(Counted item lists)
◆ ◆ ◆ ◆ ◆ ◆ ◆

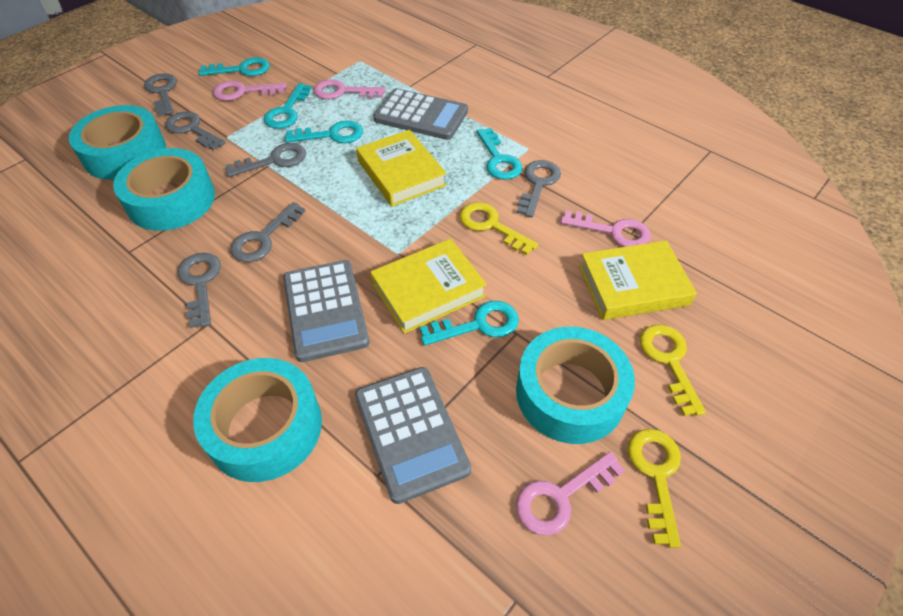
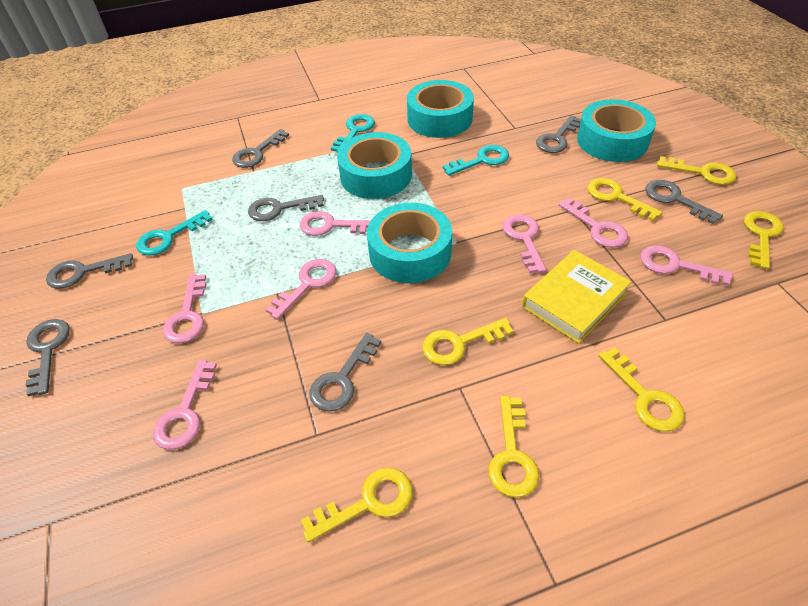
grey calculator: [283,260,369,362] [355,367,471,504] [373,88,468,140] = 3 -> none = 0
grey key: [144,73,177,116] [165,111,226,150] [178,253,221,328] [225,143,306,177] [230,202,305,262] [517,160,561,217] = 6 -> [26,319,70,397] [46,253,133,289] [232,129,289,168] [248,195,324,221] [309,333,381,411] [536,115,581,153] [645,180,723,224] = 7
pink key: [213,81,286,101] [314,79,386,99] [516,452,625,536] [561,210,651,247] = 4 -> [153,360,217,450] [163,274,207,343] [265,259,337,320] [300,211,371,236] [503,214,546,273] [558,198,628,248] [641,245,733,286] = 7
turquoise key: [199,57,270,76] [264,83,311,129] [285,120,363,143] [420,301,519,345] [477,128,523,180] = 5 -> [136,210,213,256] [331,114,375,153] [443,145,509,176] = 3
yellow book: [356,130,447,207] [370,238,487,334] [579,240,697,320] = 3 -> [522,250,631,344] = 1
yellow key: [460,202,538,255] [628,429,681,548] [640,324,706,416] = 3 -> [301,468,412,543] [423,318,514,365] [488,396,539,498] [588,178,662,221] [599,348,685,432] [657,156,737,185] [744,211,784,269] = 7

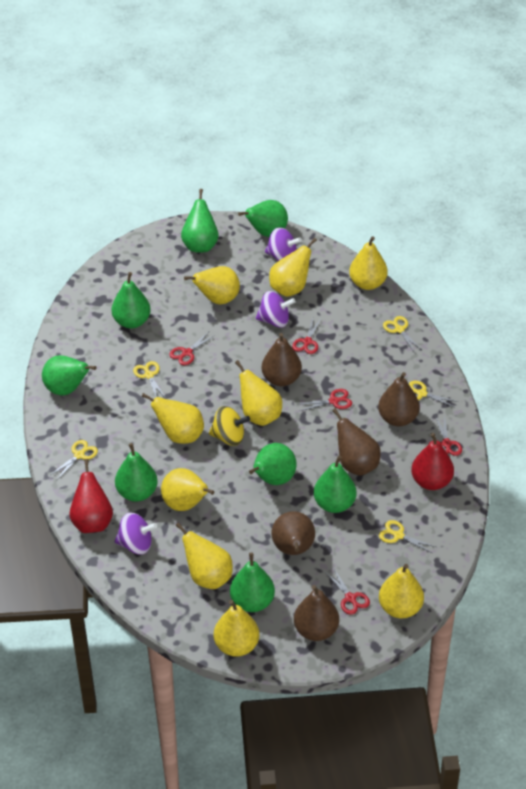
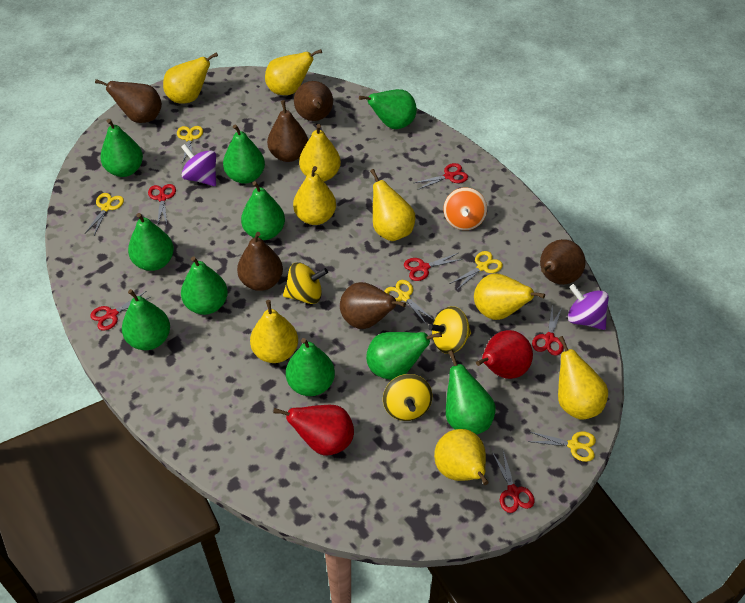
brown pear: [262,333,302,386] [271,511,315,555] [294,585,339,641] [332,408,381,476] [378,372,420,426] = 5 -> [95,79,162,123] [237,232,283,291] [267,100,308,162] [294,81,333,121] [340,282,406,329] [540,239,586,285] = 6
green pear: [42,355,97,396] [112,272,151,329] [115,443,158,502] [181,189,219,253] [230,553,275,612] [238,200,288,237] [249,443,297,485] [314,455,356,513] = 8 -> [100,119,143,177] [122,289,170,350] [128,213,174,271] [181,256,228,315] [223,124,265,184] [241,181,285,240] [286,338,335,396] [359,89,417,129] [366,332,442,380] [446,350,496,435] = 10
orange spinning top: none = 0 -> [444,188,487,230] = 1
purple spinning top: [115,513,157,554] [256,291,296,328] [265,227,302,261] = 3 -> [181,144,216,186] [568,284,609,330] = 2
red scissors: [169,333,215,365] [292,318,321,354] [299,389,352,411] [325,567,370,615] [436,415,462,456] = 5 -> [90,291,151,331] [148,184,176,226] [404,253,463,281] [415,163,468,190] [492,451,534,513] [532,307,564,356] = 6
yellow spinning top: [209,406,250,446] = 1 -> [283,262,328,304] [383,374,432,421] [428,306,471,354] = 3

◆ ◆ ◆ ◆ ◆ ◆ ◆

## Work item:
Skip the pictures. Restate exactly the lines from the start of the entries through the line containing "grey key: [144,73,177,116]", both ends included.

## Response below:
grey calculator: [283,260,369,362] [355,367,471,504] [373,88,468,140] = 3 -> none = 0
grey key: [144,73,177,116] [165,111,226,150] [178,253,221,328] [225,143,306,177] [230,202,305,262] [517,160,561,217] = 6 -> [26,319,70,397] [46,253,133,289] [232,129,289,168] [248,195,324,221] [309,333,381,411] [536,115,581,153] [645,180,723,224] = 7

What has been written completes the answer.